The task:
The required result is each line of the entries below containing the string "VCTRL".

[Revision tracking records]
=== Section Start ===
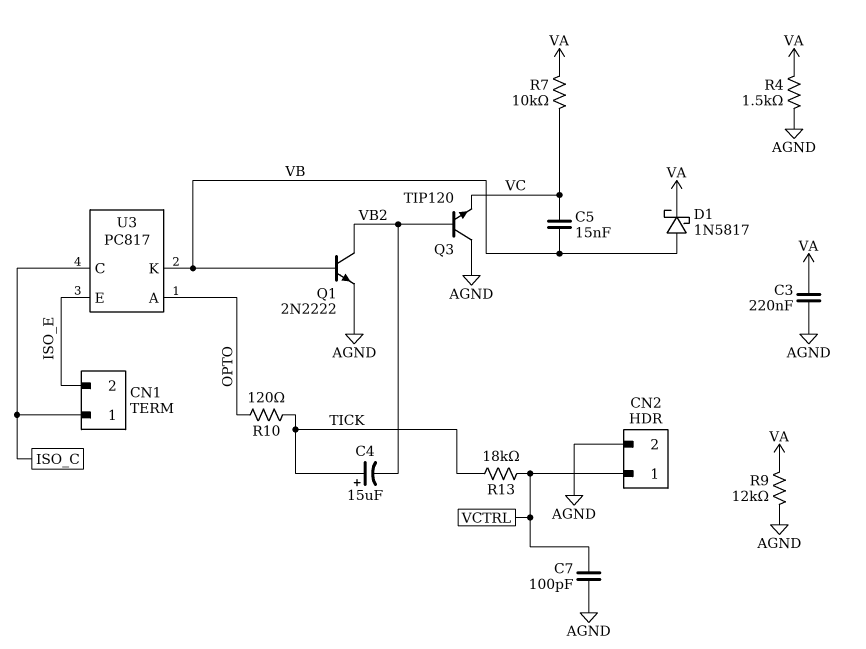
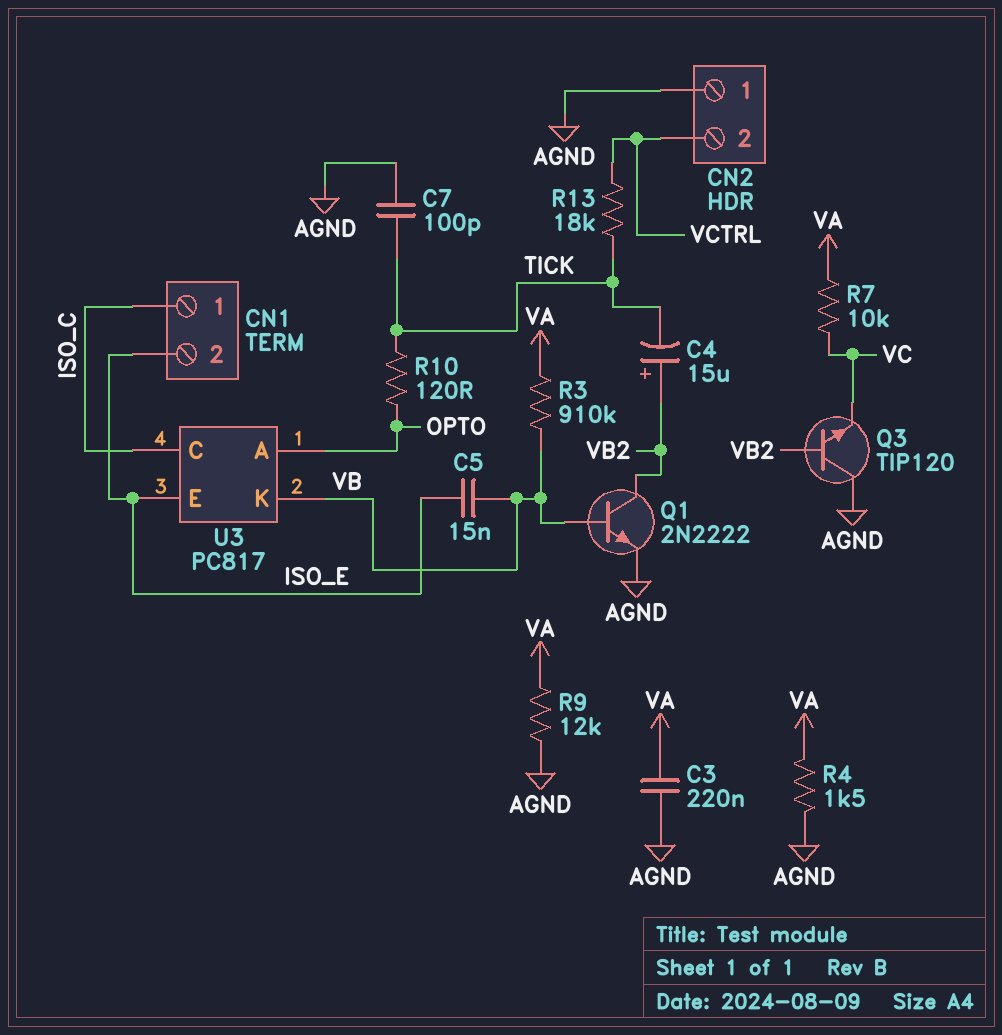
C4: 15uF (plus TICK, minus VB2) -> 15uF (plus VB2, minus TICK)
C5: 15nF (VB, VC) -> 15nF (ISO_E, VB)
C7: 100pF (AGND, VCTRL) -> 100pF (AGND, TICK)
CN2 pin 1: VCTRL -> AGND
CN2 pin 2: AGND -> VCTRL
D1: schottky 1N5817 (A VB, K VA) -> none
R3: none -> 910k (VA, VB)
=== Section End ===
Expected answer:
C7: 100pF (AGND, VCTRL) -> 100pF (AGND, TICK)
CN2 pin 1: VCTRL -> AGND
CN2 pin 2: AGND -> VCTRL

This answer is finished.